REQUIREMENT: Exact copy, no pictures: every line from the one that contains "red bowl: 6 -> 7" through the end of the data below, and nothing else.

[Scene images with change listings]
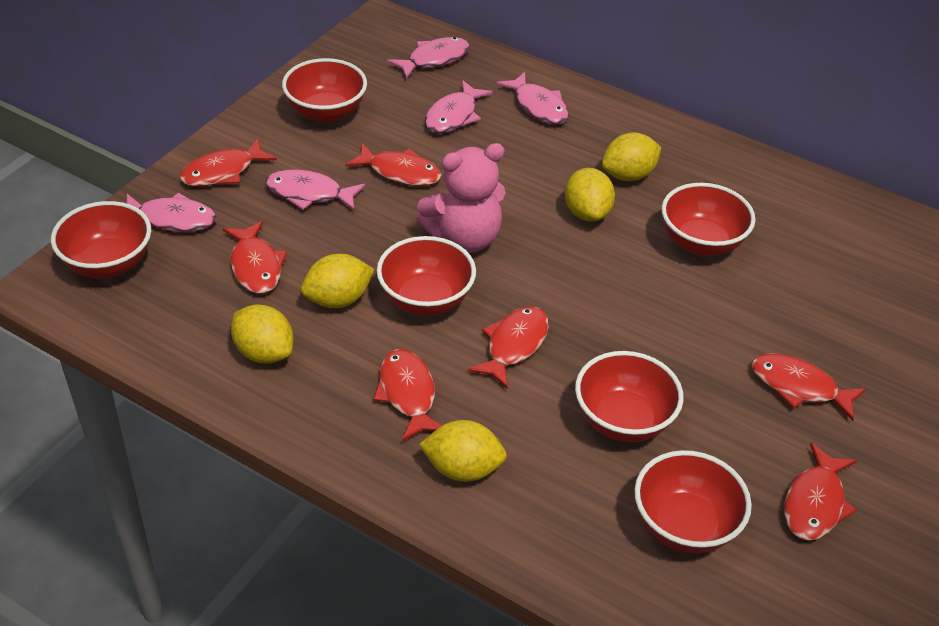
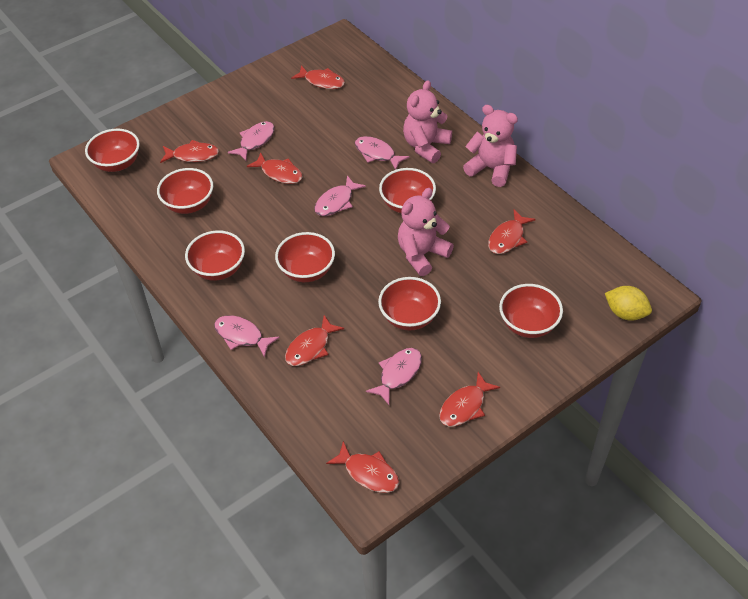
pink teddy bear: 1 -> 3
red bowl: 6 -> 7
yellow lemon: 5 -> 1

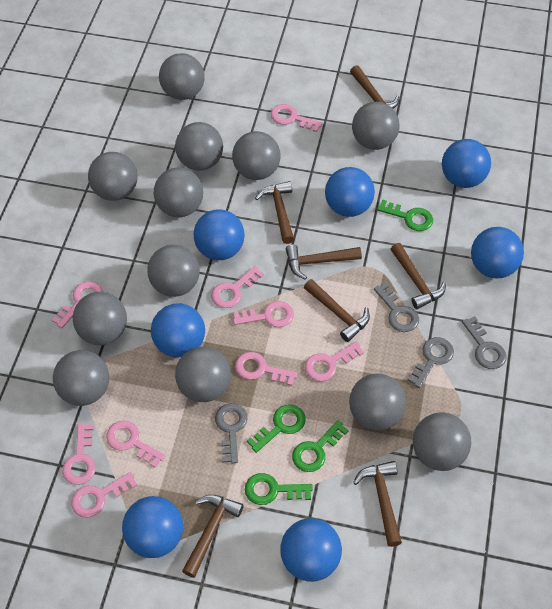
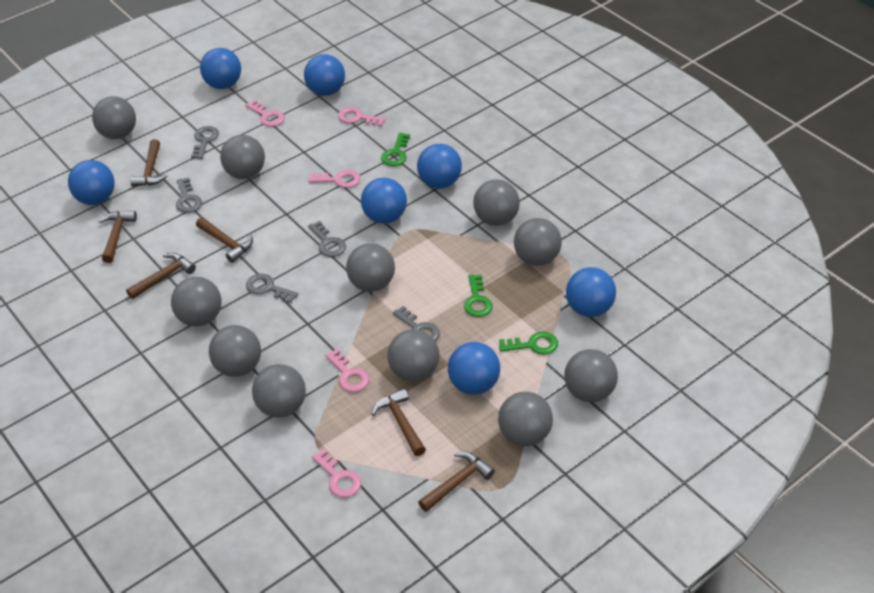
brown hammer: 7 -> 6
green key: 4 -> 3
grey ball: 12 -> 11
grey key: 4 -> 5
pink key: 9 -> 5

EXERCISE RESULT:
red bowl: 6 -> 7
yellow lemon: 5 -> 1

brown hammer: 7 -> 6
green key: 4 -> 3
grey ball: 12 -> 11
grey key: 4 -> 5
pink key: 9 -> 5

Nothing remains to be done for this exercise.